── DATA SHOWN

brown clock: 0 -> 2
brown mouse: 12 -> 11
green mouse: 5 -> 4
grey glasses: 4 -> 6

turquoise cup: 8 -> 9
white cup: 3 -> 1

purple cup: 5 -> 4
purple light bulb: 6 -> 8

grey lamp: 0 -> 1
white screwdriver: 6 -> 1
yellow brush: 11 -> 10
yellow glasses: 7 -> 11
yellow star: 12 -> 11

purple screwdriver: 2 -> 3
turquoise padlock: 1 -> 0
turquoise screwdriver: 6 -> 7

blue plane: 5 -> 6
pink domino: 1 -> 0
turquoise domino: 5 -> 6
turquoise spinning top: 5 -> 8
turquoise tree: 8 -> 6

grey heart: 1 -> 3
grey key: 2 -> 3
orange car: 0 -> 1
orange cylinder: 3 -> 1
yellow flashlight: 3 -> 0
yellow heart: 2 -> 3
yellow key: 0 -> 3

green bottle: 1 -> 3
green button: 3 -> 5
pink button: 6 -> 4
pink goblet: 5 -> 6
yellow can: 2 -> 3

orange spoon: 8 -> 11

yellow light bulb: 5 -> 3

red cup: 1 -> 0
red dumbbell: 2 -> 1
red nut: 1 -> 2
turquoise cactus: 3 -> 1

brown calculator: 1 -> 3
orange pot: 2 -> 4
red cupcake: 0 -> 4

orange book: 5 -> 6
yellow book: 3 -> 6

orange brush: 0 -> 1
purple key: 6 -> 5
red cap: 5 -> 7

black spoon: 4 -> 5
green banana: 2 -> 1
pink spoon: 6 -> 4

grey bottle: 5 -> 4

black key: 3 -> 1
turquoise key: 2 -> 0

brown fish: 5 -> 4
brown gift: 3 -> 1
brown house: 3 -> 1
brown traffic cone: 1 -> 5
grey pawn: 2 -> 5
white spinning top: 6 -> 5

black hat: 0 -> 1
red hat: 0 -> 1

────

## PROBLEM DETAILS
Write out each entry above exactly as it is written.

## TASK RESULT
brown clock: 0 -> 2
brown mouse: 12 -> 11
green mouse: 5 -> 4
grey glasses: 4 -> 6

turquoise cup: 8 -> 9
white cup: 3 -> 1

purple cup: 5 -> 4
purple light bulb: 6 -> 8

grey lamp: 0 -> 1
white screwdriver: 6 -> 1
yellow brush: 11 -> 10
yellow glasses: 7 -> 11
yellow star: 12 -> 11

purple screwdriver: 2 -> 3
turquoise padlock: 1 -> 0
turquoise screwdriver: 6 -> 7

blue plane: 5 -> 6
pink domino: 1 -> 0
turquoise domino: 5 -> 6
turquoise spinning top: 5 -> 8
turquoise tree: 8 -> 6

grey heart: 1 -> 3
grey key: 2 -> 3
orange car: 0 -> 1
orange cylinder: 3 -> 1
yellow flashlight: 3 -> 0
yellow heart: 2 -> 3
yellow key: 0 -> 3

green bottle: 1 -> 3
green button: 3 -> 5
pink button: 6 -> 4
pink goblet: 5 -> 6
yellow can: 2 -> 3

orange spoon: 8 -> 11

yellow light bulb: 5 -> 3

red cup: 1 -> 0
red dumbbell: 2 -> 1
red nut: 1 -> 2
turquoise cactus: 3 -> 1

brown calculator: 1 -> 3
orange pot: 2 -> 4
red cupcake: 0 -> 4

orange book: 5 -> 6
yellow book: 3 -> 6

orange brush: 0 -> 1
purple key: 6 -> 5
red cap: 5 -> 7

black spoon: 4 -> 5
green banana: 2 -> 1
pink spoon: 6 -> 4

grey bottle: 5 -> 4

black key: 3 -> 1
turquoise key: 2 -> 0

brown fish: 5 -> 4
brown gift: 3 -> 1
brown house: 3 -> 1
brown traffic cone: 1 -> 5
grey pawn: 2 -> 5
white spinning top: 6 -> 5

black hat: 0 -> 1
red hat: 0 -> 1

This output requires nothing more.